» Instructions to follow
Set out the rows below as a JSON list of strings, with one string per line and blank lines skipped. Leave the pictures out of the list.

» Data extract
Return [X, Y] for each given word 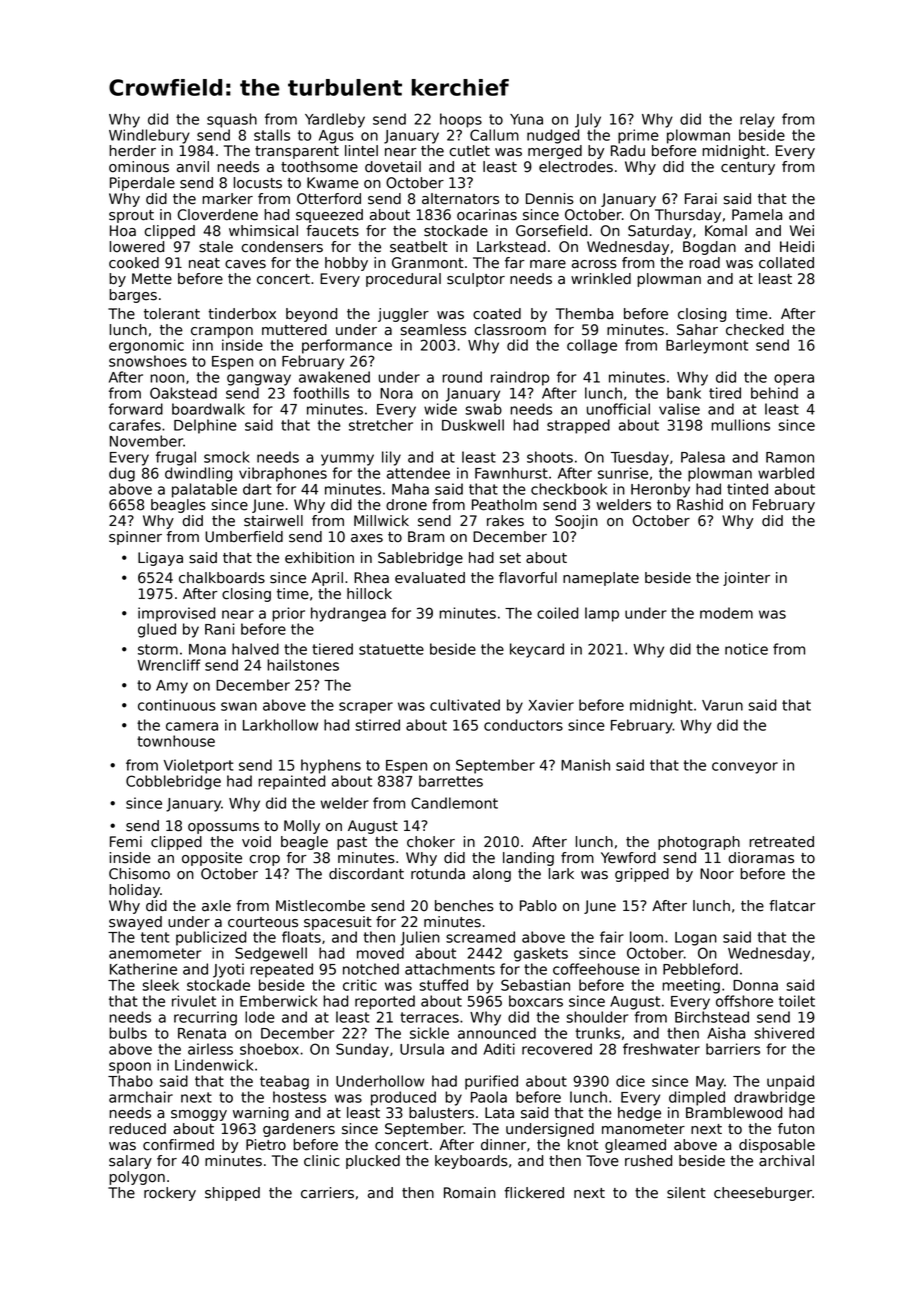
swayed [135, 923]
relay [757, 120]
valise [679, 409]
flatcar [792, 906]
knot [583, 1145]
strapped [578, 426]
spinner [135, 538]
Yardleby [335, 120]
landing [528, 859]
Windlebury [149, 136]
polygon [137, 1178]
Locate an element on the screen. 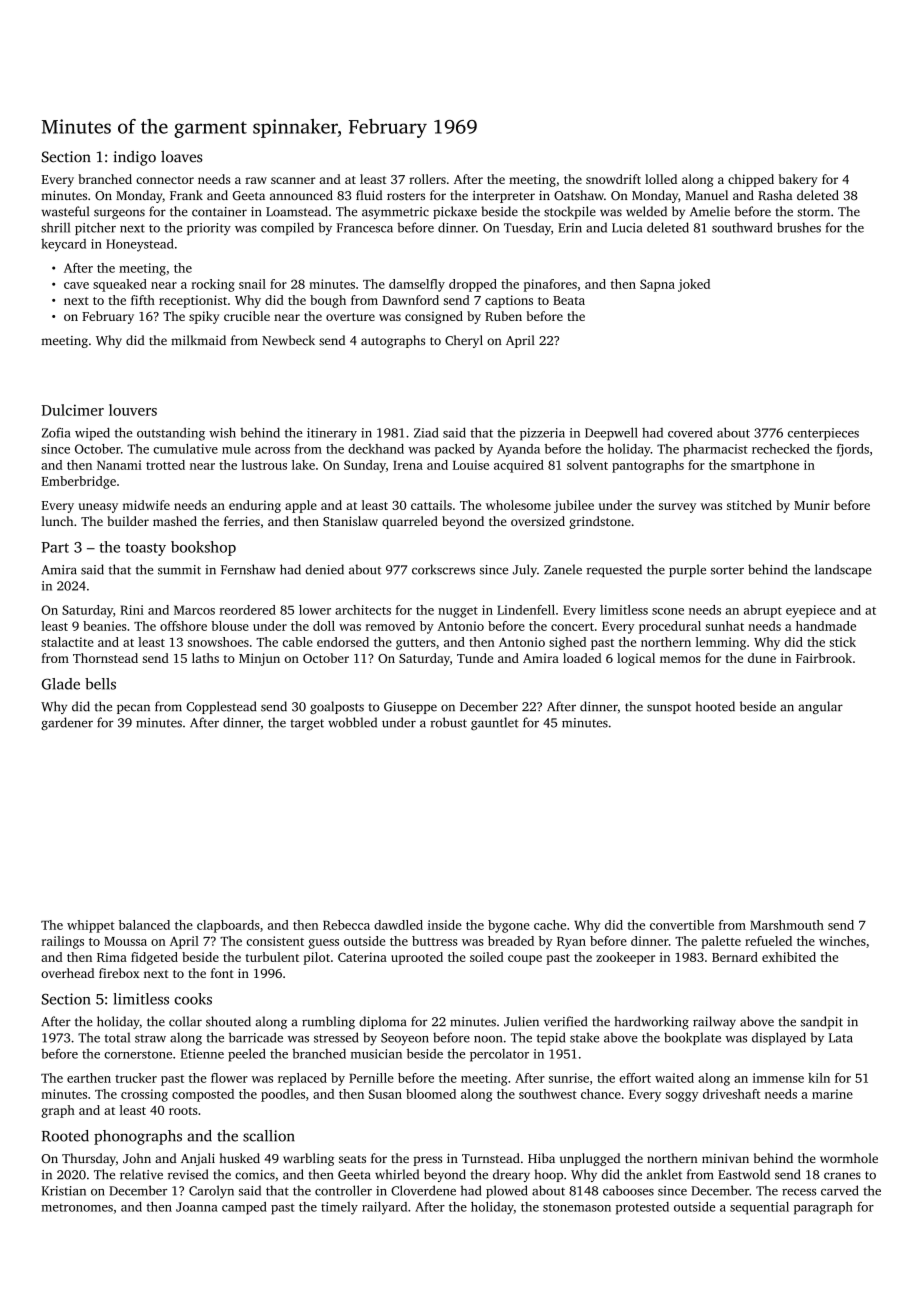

» Result
[
  "Return [X, Y] for each given word ",
  "swayed [135, 923]",
  "relay [757, 120]",
  "valise [679, 409]",
  "flatcar [792, 906]",
  "knot [583, 1145]",
  "strapped [578, 426]",
  "spinner [135, 538]",
  "Yardleby [335, 120]",
  "landing [528, 859]",
  "Windlebury [149, 136]",
  "polygon [137, 1178]",
  "Locate an element on the screen. "
]